- **Exercise**
Please transcribe each of the records exactly as given.

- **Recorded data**
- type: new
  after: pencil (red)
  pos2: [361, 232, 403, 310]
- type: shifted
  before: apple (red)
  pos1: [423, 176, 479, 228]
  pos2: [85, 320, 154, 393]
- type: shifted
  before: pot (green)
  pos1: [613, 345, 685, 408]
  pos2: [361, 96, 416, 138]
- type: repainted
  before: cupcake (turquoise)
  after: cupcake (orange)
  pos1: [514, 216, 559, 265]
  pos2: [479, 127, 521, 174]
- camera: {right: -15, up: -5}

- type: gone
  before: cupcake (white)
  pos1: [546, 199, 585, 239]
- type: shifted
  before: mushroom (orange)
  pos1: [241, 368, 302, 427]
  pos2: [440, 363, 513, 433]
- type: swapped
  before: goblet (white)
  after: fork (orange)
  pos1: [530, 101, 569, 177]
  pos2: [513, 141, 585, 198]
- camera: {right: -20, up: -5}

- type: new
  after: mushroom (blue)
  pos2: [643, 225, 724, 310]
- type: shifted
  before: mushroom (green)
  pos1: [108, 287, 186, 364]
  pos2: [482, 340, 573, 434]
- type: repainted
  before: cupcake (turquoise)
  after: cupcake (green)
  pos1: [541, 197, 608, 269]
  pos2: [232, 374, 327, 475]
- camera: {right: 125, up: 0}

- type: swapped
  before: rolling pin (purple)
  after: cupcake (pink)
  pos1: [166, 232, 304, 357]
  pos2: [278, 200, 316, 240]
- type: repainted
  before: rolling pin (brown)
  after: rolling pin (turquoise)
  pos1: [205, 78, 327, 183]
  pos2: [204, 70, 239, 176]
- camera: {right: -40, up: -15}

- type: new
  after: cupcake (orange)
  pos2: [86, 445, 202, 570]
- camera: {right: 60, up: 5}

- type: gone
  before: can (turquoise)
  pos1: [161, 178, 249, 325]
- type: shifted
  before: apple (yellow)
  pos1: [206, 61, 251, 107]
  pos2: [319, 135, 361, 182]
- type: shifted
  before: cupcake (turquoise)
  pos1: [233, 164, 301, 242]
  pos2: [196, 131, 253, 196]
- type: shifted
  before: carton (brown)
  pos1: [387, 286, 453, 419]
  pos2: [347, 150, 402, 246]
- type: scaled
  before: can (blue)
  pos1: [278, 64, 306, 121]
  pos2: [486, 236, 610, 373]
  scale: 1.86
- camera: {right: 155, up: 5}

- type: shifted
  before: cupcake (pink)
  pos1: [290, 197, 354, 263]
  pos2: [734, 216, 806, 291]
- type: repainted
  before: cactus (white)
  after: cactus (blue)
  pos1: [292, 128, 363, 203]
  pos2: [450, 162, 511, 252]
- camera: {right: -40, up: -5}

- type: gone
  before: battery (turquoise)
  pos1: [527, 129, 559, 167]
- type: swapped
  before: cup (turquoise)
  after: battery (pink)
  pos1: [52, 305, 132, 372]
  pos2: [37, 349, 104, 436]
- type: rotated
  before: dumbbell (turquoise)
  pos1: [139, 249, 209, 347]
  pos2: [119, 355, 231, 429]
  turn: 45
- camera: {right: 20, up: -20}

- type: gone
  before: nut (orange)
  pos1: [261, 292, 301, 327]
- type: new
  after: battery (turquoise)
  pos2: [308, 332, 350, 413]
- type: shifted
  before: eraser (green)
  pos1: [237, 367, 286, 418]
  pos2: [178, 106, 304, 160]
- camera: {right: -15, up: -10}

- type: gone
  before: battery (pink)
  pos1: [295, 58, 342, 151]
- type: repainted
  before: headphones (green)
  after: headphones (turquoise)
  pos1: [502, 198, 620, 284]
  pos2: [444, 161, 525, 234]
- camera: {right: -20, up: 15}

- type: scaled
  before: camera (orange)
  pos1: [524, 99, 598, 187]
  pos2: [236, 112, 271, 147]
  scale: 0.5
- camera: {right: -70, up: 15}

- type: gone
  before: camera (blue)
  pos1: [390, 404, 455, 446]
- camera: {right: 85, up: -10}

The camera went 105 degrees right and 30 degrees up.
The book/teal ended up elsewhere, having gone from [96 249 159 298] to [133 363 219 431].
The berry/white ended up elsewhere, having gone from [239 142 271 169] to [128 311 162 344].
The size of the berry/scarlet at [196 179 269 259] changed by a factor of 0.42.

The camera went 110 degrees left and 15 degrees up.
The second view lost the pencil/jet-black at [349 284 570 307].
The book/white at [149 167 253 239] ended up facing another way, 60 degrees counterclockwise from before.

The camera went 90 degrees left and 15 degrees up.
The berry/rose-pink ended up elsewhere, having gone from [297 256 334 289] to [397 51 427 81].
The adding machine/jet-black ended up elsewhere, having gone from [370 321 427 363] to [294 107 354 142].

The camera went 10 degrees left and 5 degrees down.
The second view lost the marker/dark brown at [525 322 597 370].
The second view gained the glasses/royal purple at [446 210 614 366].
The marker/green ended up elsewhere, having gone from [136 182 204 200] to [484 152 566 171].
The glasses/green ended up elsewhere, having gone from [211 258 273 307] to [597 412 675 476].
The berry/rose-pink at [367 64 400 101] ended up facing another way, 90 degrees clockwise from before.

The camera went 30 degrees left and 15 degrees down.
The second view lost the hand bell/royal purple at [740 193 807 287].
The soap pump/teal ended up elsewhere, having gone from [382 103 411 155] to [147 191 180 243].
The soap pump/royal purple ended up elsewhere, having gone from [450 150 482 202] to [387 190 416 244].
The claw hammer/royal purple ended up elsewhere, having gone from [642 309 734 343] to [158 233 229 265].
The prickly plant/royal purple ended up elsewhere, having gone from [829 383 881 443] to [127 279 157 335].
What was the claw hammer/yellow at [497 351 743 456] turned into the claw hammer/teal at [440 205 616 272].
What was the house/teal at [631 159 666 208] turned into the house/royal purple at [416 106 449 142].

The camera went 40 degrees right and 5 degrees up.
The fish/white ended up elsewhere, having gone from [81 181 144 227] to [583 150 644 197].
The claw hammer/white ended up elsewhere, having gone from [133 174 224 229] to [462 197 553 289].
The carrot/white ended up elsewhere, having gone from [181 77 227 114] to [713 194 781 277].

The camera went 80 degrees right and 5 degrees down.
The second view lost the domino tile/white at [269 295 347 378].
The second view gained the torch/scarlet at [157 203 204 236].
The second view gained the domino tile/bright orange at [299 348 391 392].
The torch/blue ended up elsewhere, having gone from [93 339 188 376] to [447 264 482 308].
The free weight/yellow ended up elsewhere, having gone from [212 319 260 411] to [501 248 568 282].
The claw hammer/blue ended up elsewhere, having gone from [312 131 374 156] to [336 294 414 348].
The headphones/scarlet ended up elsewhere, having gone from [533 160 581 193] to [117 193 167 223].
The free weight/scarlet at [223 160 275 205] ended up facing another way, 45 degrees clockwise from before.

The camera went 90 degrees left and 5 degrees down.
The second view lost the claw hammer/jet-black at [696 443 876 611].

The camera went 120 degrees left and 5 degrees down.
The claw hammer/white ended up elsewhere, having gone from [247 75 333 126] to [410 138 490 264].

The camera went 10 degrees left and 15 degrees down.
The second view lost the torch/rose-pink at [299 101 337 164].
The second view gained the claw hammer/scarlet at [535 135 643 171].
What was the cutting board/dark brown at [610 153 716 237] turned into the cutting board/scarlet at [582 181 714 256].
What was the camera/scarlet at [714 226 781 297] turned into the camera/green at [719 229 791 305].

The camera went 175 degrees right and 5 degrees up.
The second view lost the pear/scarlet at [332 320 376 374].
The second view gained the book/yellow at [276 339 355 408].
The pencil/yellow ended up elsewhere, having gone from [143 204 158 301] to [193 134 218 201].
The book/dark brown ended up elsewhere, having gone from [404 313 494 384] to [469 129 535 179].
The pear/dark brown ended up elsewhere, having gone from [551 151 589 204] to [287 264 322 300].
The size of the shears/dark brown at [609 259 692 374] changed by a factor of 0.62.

- **Final answer**
- type: new
  after: pencil (red)
  pos2: [361, 232, 403, 310]
- type: shifted
  before: apple (red)
  pos1: [423, 176, 479, 228]
  pos2: [85, 320, 154, 393]
- type: shifted
  before: pot (green)
  pos1: [613, 345, 685, 408]
  pos2: [361, 96, 416, 138]
- type: repainted
  before: cupcake (turquoise)
  after: cupcake (orange)
  pos1: [514, 216, 559, 265]
  pos2: [479, 127, 521, 174]
- camera: {right: -15, up: -5}

- type: gone
  before: cupcake (white)
  pos1: [546, 199, 585, 239]
- type: shifted
  before: mushroom (orange)
  pos1: [241, 368, 302, 427]
  pos2: [440, 363, 513, 433]
- type: swapped
  before: goblet (white)
  after: fork (orange)
  pos1: [530, 101, 569, 177]
  pos2: [513, 141, 585, 198]
- camera: {right: -20, up: -5}

- type: new
  after: mushroom (blue)
  pos2: [643, 225, 724, 310]
- type: shifted
  before: mushroom (green)
  pos1: [108, 287, 186, 364]
  pos2: [482, 340, 573, 434]
- type: repainted
  before: cupcake (turquoise)
  after: cupcake (green)
  pos1: [541, 197, 608, 269]
  pos2: [232, 374, 327, 475]
- camera: {right: 125, up: 0}

- type: swapped
  before: rolling pin (purple)
  after: cupcake (pink)
  pos1: [166, 232, 304, 357]
  pos2: [278, 200, 316, 240]
- type: repainted
  before: rolling pin (brown)
  after: rolling pin (turquoise)
  pos1: [205, 78, 327, 183]
  pos2: [204, 70, 239, 176]
- camera: {right: -40, up: -15}

- type: new
  after: cupcake (orange)
  pos2: [86, 445, 202, 570]
- camera: {right: 60, up: 5}

- type: gone
  before: can (turquoise)
  pos1: [161, 178, 249, 325]
- type: shifted
  before: apple (yellow)
  pos1: [206, 61, 251, 107]
  pos2: [319, 135, 361, 182]
- type: shifted
  before: cupcake (turquoise)
  pos1: [233, 164, 301, 242]
  pos2: [196, 131, 253, 196]
- type: shifted
  before: carton (brown)
  pos1: [387, 286, 453, 419]
  pos2: [347, 150, 402, 246]
- type: scaled
  before: can (blue)
  pos1: [278, 64, 306, 121]
  pos2: [486, 236, 610, 373]
  scale: 1.86
- camera: {right: 155, up: 5}

- type: shifted
  before: cupcake (pink)
  pos1: [290, 197, 354, 263]
  pos2: [734, 216, 806, 291]
- type: repainted
  before: cactus (white)
  after: cactus (blue)
  pos1: [292, 128, 363, 203]
  pos2: [450, 162, 511, 252]
- camera: {right: -40, up: -5}

- type: gone
  before: battery (turquoise)
  pos1: [527, 129, 559, 167]
- type: swapped
  before: cup (turquoise)
  after: battery (pink)
  pos1: [52, 305, 132, 372]
  pos2: [37, 349, 104, 436]
- type: rotated
  before: dumbbell (turquoise)
  pos1: [139, 249, 209, 347]
  pos2: [119, 355, 231, 429]
  turn: 45
- camera: {right: 20, up: -20}

- type: gone
  before: nut (orange)
  pos1: [261, 292, 301, 327]
- type: new
  after: battery (turquoise)
  pos2: [308, 332, 350, 413]
- type: shifted
  before: eraser (green)
  pos1: [237, 367, 286, 418]
  pos2: [178, 106, 304, 160]
- camera: {right: -15, up: -10}

- type: gone
  before: battery (pink)
  pos1: [295, 58, 342, 151]
- type: repainted
  before: headphones (green)
  after: headphones (turquoise)
  pos1: [502, 198, 620, 284]
  pos2: [444, 161, 525, 234]
- camera: {right: -20, up: 15}

- type: scaled
  before: camera (orange)
  pos1: [524, 99, 598, 187]
  pos2: [236, 112, 271, 147]
  scale: 0.5
- camera: {right: -70, up: 15}

- type: gone
  before: camera (blue)
  pos1: [390, 404, 455, 446]
- camera: {right: 85, up: -10}

The camera went 105 degrees right and 30 degrees up.
The book/teal ended up elsewhere, having gone from [96 249 159 298] to [133 363 219 431].
The berry/white ended up elsewhere, having gone from [239 142 271 169] to [128 311 162 344].
The size of the berry/scarlet at [196 179 269 259] changed by a factor of 0.42.

The camera went 110 degrees left and 15 degrees up.
The second view lost the pencil/jet-black at [349 284 570 307].
The book/white at [149 167 253 239] ended up facing another way, 60 degrees counterclockwise from before.

The camera went 90 degrees left and 15 degrees up.
The berry/rose-pink ended up elsewhere, having gone from [297 256 334 289] to [397 51 427 81].
The adding machine/jet-black ended up elsewhere, having gone from [370 321 427 363] to [294 107 354 142].

The camera went 10 degrees left and 5 degrees down.
The second view lost the marker/dark brown at [525 322 597 370].
The second view gained the glasses/royal purple at [446 210 614 366].
The marker/green ended up elsewhere, having gone from [136 182 204 200] to [484 152 566 171].
The glasses/green ended up elsewhere, having gone from [211 258 273 307] to [597 412 675 476].
The berry/rose-pink at [367 64 400 101] ended up facing another way, 90 degrees clockwise from before.

The camera went 30 degrees left and 15 degrees down.
The second view lost the hand bell/royal purple at [740 193 807 287].
The soap pump/teal ended up elsewhere, having gone from [382 103 411 155] to [147 191 180 243].
The soap pump/royal purple ended up elsewhere, having gone from [450 150 482 202] to [387 190 416 244].
The claw hammer/royal purple ended up elsewhere, having gone from [642 309 734 343] to [158 233 229 265].
The prickly plant/royal purple ended up elsewhere, having gone from [829 383 881 443] to [127 279 157 335].
What was the claw hammer/yellow at [497 351 743 456] turned into the claw hammer/teal at [440 205 616 272].
What was the house/teal at [631 159 666 208] turned into the house/royal purple at [416 106 449 142].

The camera went 40 degrees right and 5 degrees up.
The fish/white ended up elsewhere, having gone from [81 181 144 227] to [583 150 644 197].
The claw hammer/white ended up elsewhere, having gone from [133 174 224 229] to [462 197 553 289].
The carrot/white ended up elsewhere, having gone from [181 77 227 114] to [713 194 781 277].

The camera went 80 degrees right and 5 degrees down.
The second view lost the domino tile/white at [269 295 347 378].
The second view gained the torch/scarlet at [157 203 204 236].
The second view gained the domino tile/bright orange at [299 348 391 392].
The torch/blue ended up elsewhere, having gone from [93 339 188 376] to [447 264 482 308].
The free weight/yellow ended up elsewhere, having gone from [212 319 260 411] to [501 248 568 282].
The claw hammer/blue ended up elsewhere, having gone from [312 131 374 156] to [336 294 414 348].
The headphones/scarlet ended up elsewhere, having gone from [533 160 581 193] to [117 193 167 223].
The free weight/scarlet at [223 160 275 205] ended up facing another way, 45 degrees clockwise from before.

The camera went 90 degrees left and 5 degrees down.
The second view lost the claw hammer/jet-black at [696 443 876 611].

The camera went 120 degrees left and 5 degrees down.
The claw hammer/white ended up elsewhere, having gone from [247 75 333 126] to [410 138 490 264].

The camera went 10 degrees left and 15 degrees down.
The second view lost the torch/rose-pink at [299 101 337 164].
The second view gained the claw hammer/scarlet at [535 135 643 171].
What was the cutting board/dark brown at [610 153 716 237] turned into the cutting board/scarlet at [582 181 714 256].
What was the camera/scarlet at [714 226 781 297] turned into the camera/green at [719 229 791 305].

The camera went 175 degrees right and 5 degrees up.
The second view lost the pear/scarlet at [332 320 376 374].
The second view gained the book/yellow at [276 339 355 408].
The pencil/yellow ended up elsewhere, having gone from [143 204 158 301] to [193 134 218 201].
The book/dark brown ended up elsewhere, having gone from [404 313 494 384] to [469 129 535 179].
The pear/dark brown ended up elsewhere, having gone from [551 151 589 204] to [287 264 322 300].
The size of the shears/dark brown at [609 259 692 374] changed by a factor of 0.62.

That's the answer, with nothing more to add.